#### Given records
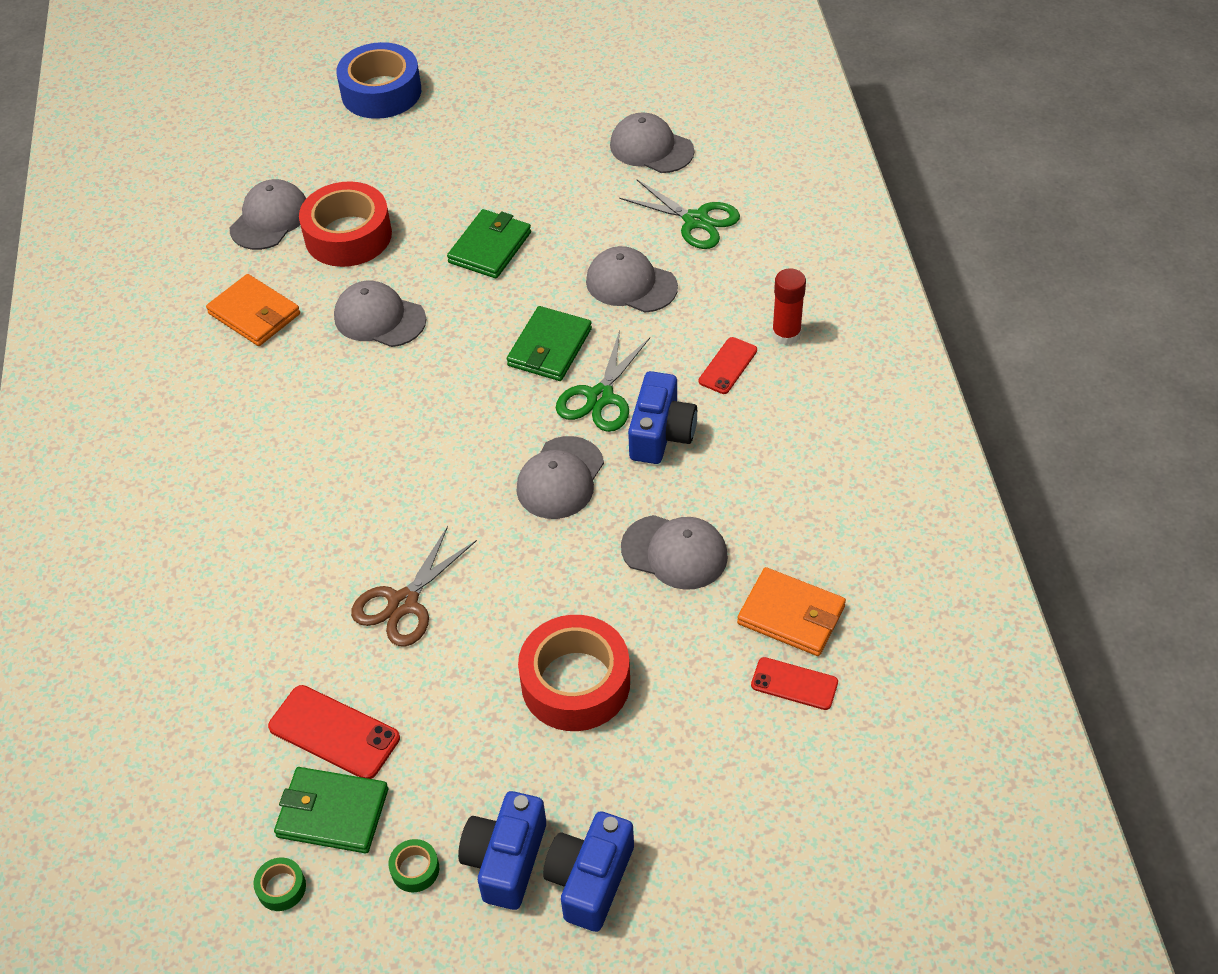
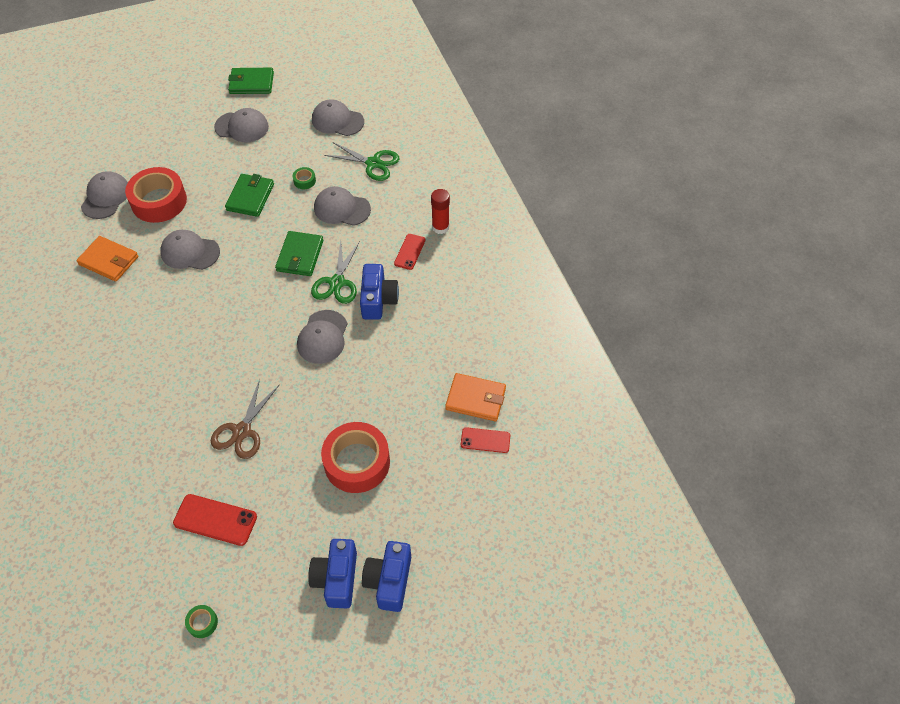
camera: 15 degrees left, 5 degrees up
(332, 813) = (224, 570): green wallet -> green wallet (251, 83)
(381, 92) = (161, 105): blue tape -> none
(415, 869) = (282, 595): green tape -> green tape (304, 181)
(675, 552) = (400, 372): grey cap -> grey cap (242, 127)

#### Required work
The lines from the one containing "(415, 869) = (282, 595): green" through the end of the data are to be copied exactly, the first and last of them included.

#### Answer below
(415, 869) = (282, 595): green tape -> green tape (304, 181)
(675, 552) = (400, 372): grey cap -> grey cap (242, 127)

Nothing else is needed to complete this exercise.